# What is expected
Each record that follows should be duplicated exactly, except for its pictures.

****************

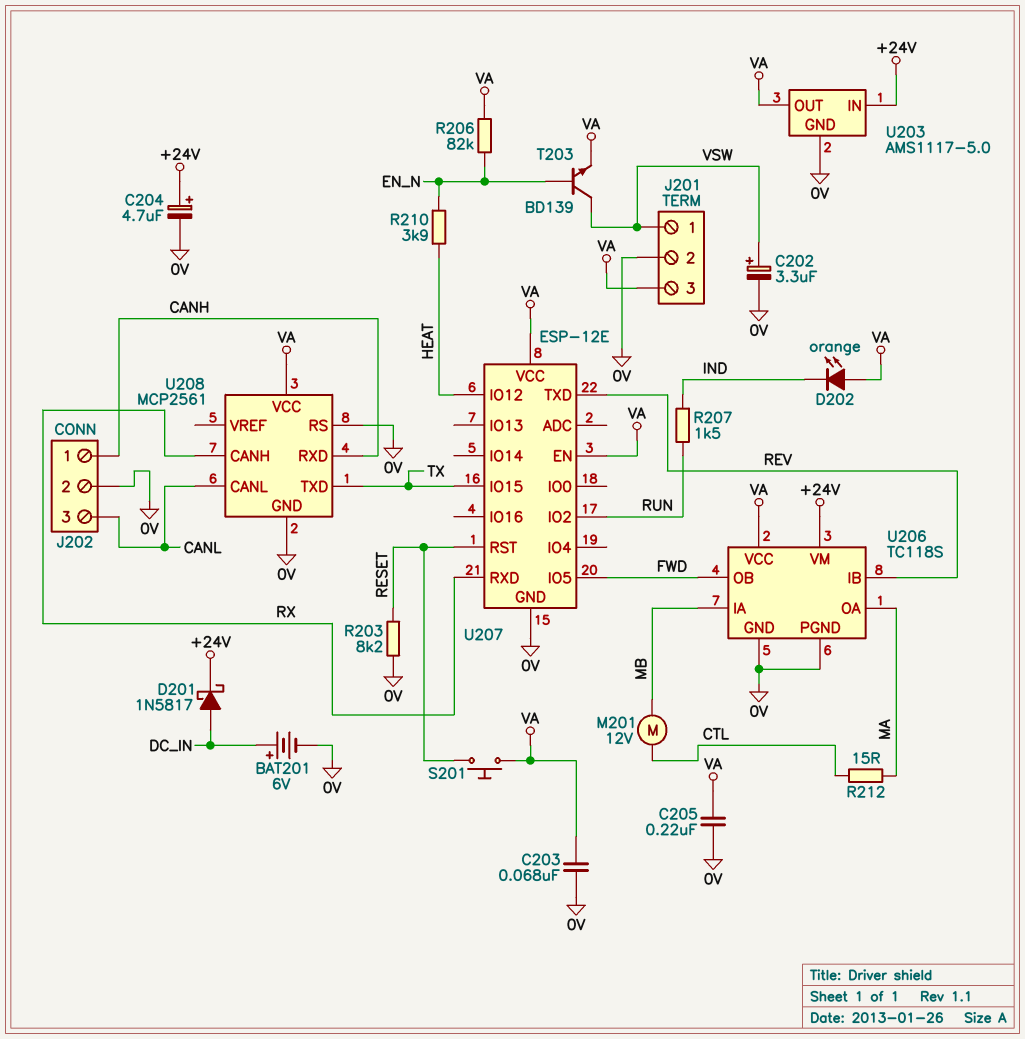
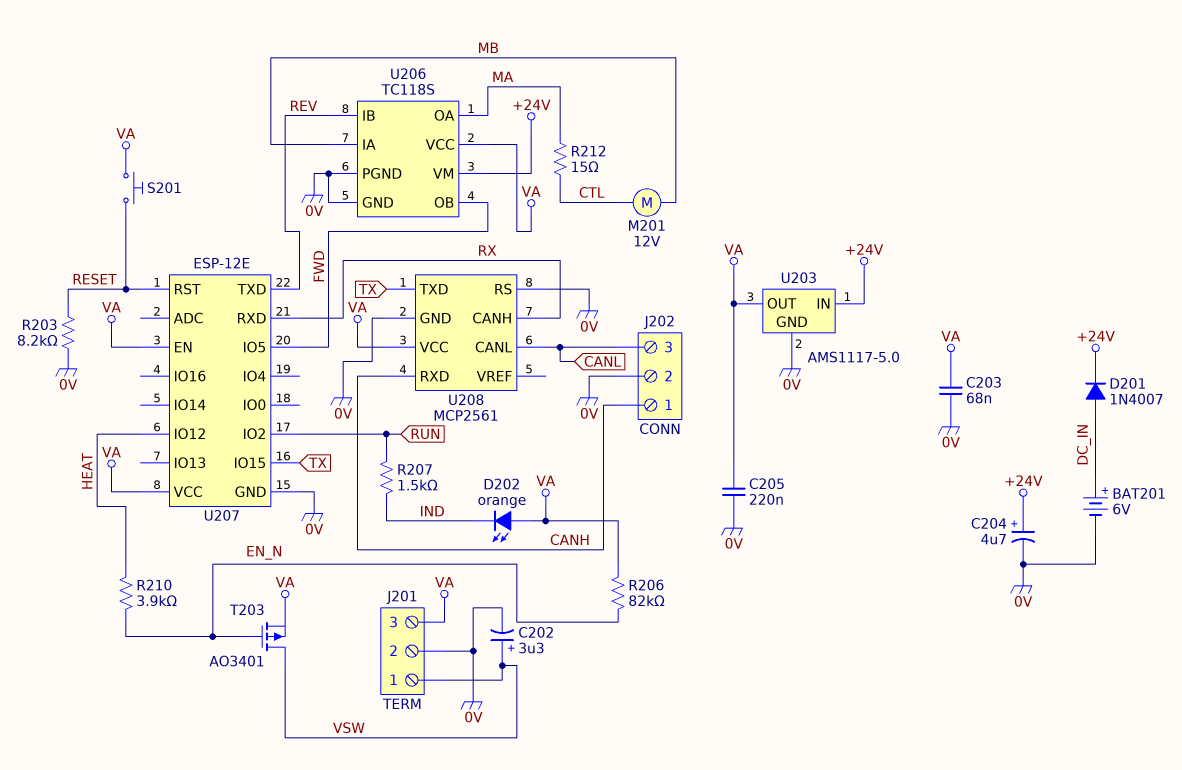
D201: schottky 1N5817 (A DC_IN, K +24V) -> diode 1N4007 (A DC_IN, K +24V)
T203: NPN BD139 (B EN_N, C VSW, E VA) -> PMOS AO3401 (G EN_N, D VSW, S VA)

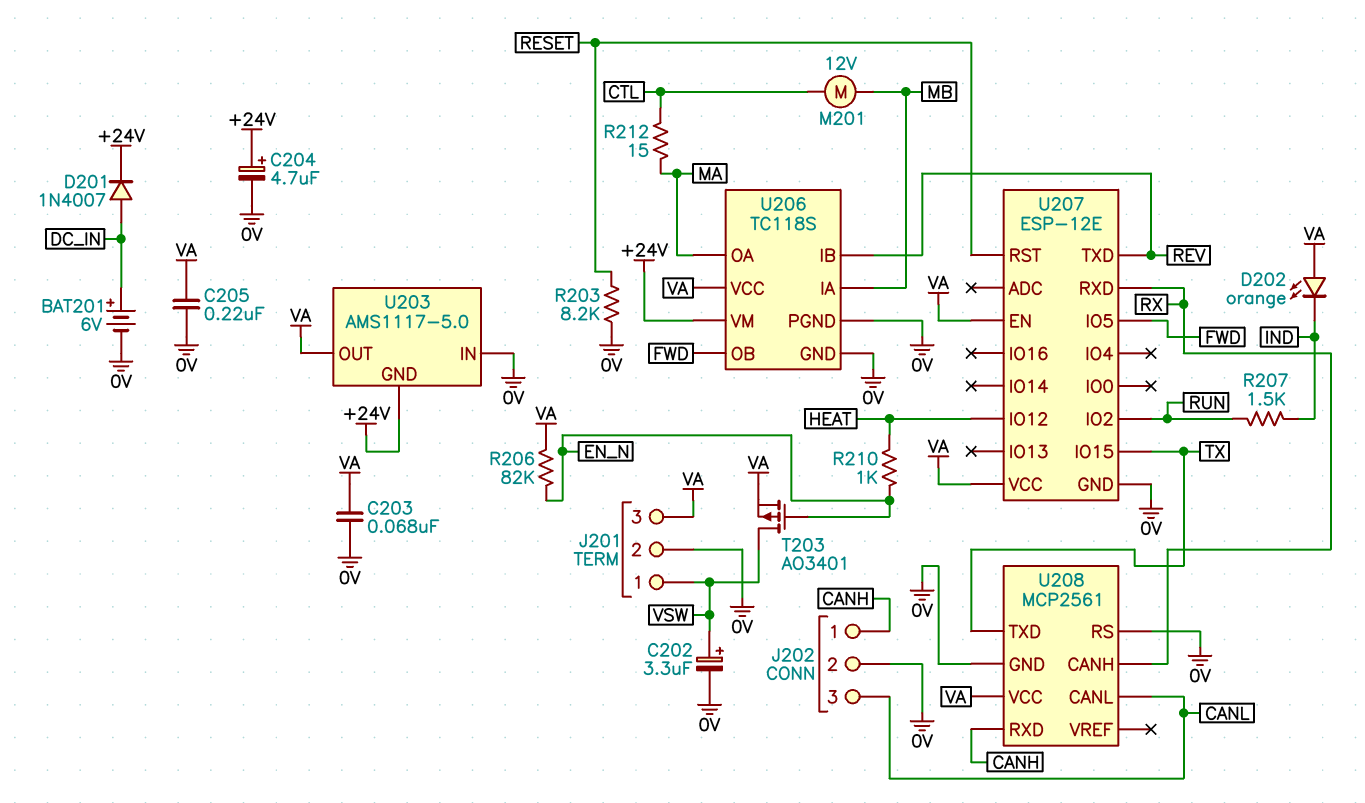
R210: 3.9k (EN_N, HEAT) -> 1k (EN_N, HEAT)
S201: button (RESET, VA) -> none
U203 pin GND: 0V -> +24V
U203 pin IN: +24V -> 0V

****************

# Result of this task
D201: schottky 1N5817 (A DC_IN, K +24V) -> diode 1N4007 (A DC_IN, K +24V)
T203: NPN BD139 (B EN_N, C VSW, E VA) -> PMOS AO3401 (G EN_N, D VSW, S VA)

R210: 3.9k (EN_N, HEAT) -> 1k (EN_N, HEAT)
S201: button (RESET, VA) -> none
U203 pin GND: 0V -> +24V
U203 pin IN: +24V -> 0V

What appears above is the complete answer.